=== Work item ===
The copy you give must match the records exactly, except that it holds no images.

=== Data for the task ===
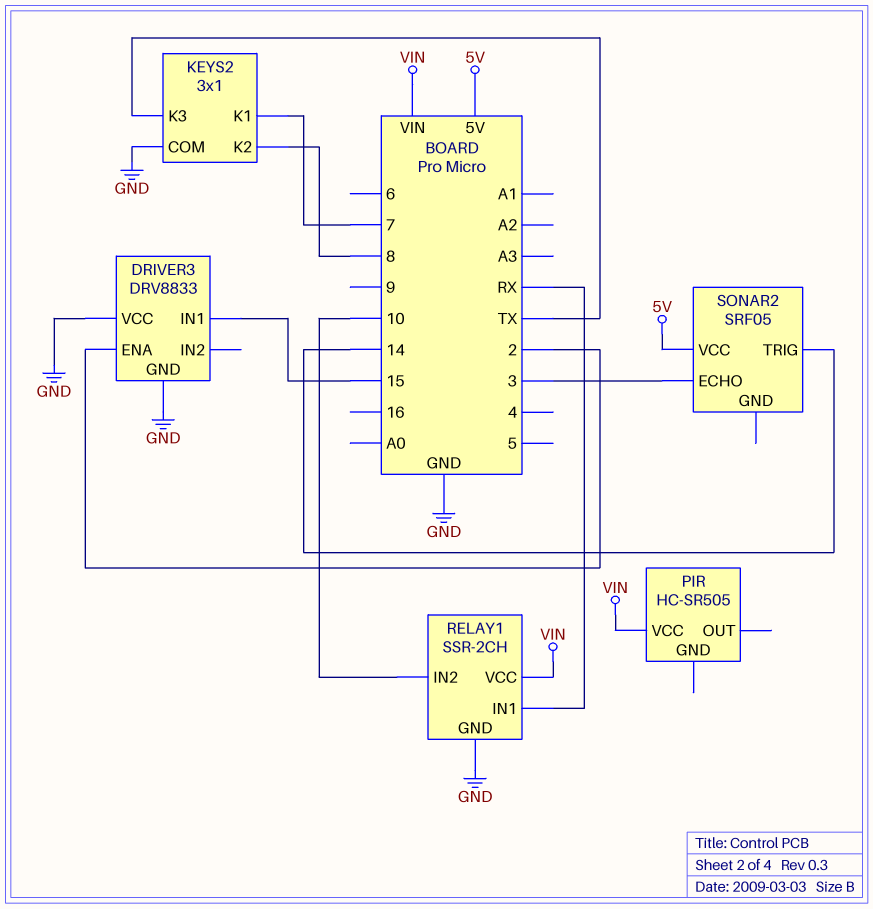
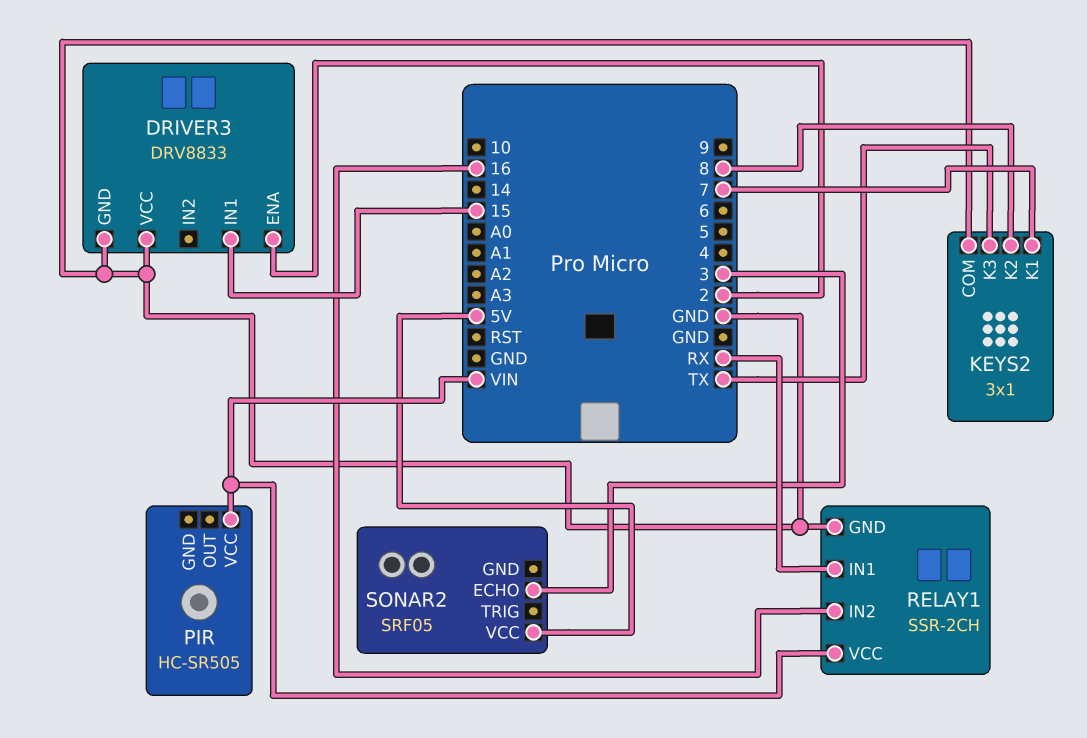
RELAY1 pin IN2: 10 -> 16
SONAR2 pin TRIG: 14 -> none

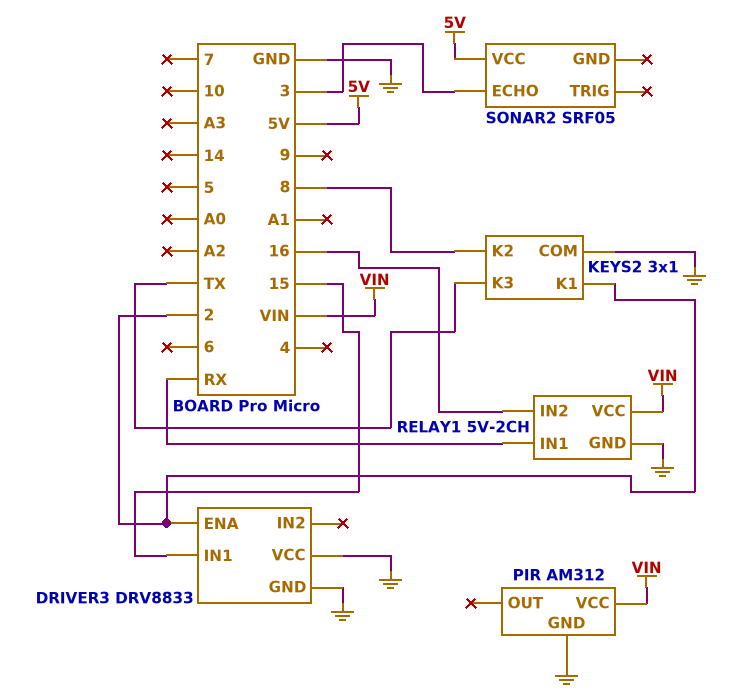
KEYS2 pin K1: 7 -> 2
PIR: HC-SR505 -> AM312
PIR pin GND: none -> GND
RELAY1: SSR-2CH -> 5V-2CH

=== Reply ===
RELAY1 pin IN2: 10 -> 16
SONAR2 pin TRIG: 14 -> none

KEYS2 pin K1: 7 -> 2
PIR: HC-SR505 -> AM312
PIR pin GND: none -> GND
RELAY1: SSR-2CH -> 5V-2CH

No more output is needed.